PROMPT: Exact copy, no pictures: output each line below as it stands.

DATASET EXTRACT:
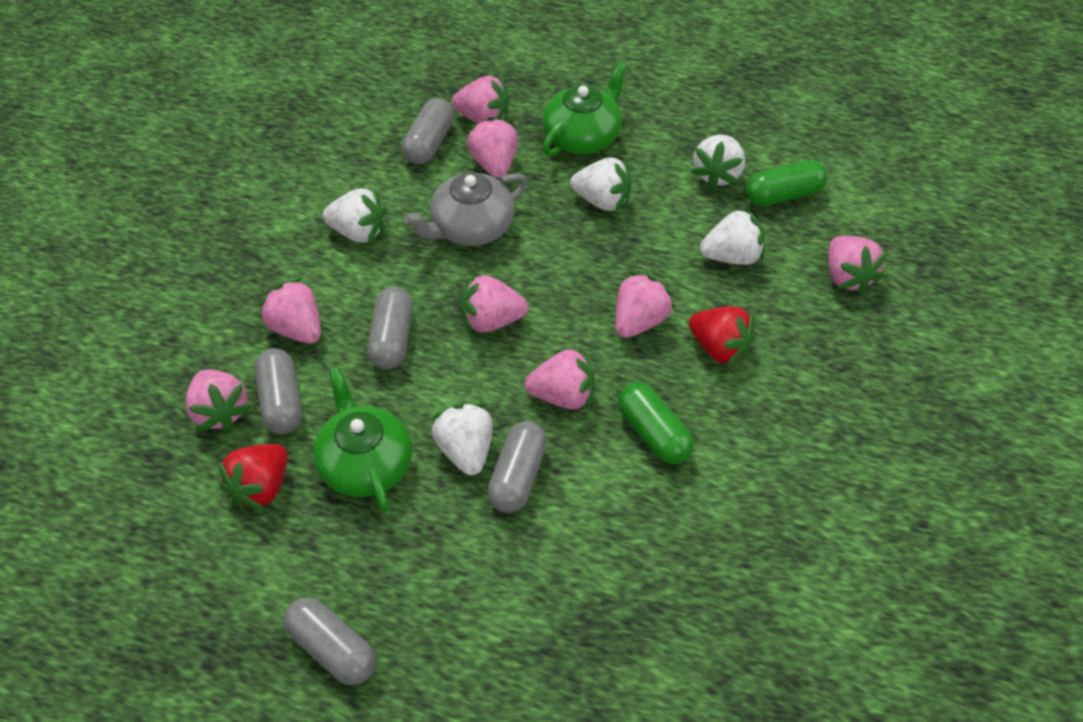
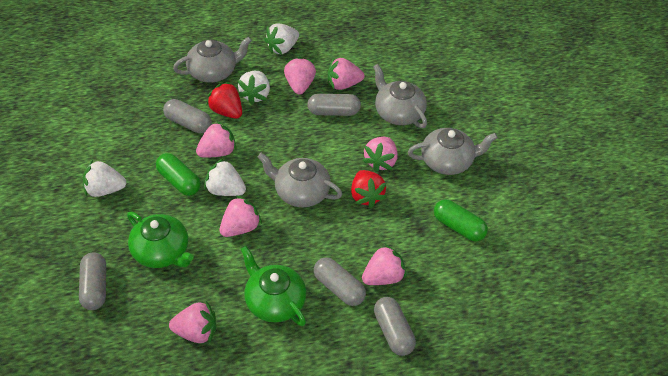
grey teapot: 1 -> 4
pink strawberry: 8 -> 7
white strawberry: 5 -> 4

PROBLEM SOLUTION:
grey teapot: 1 -> 4
pink strawberry: 8 -> 7
white strawberry: 5 -> 4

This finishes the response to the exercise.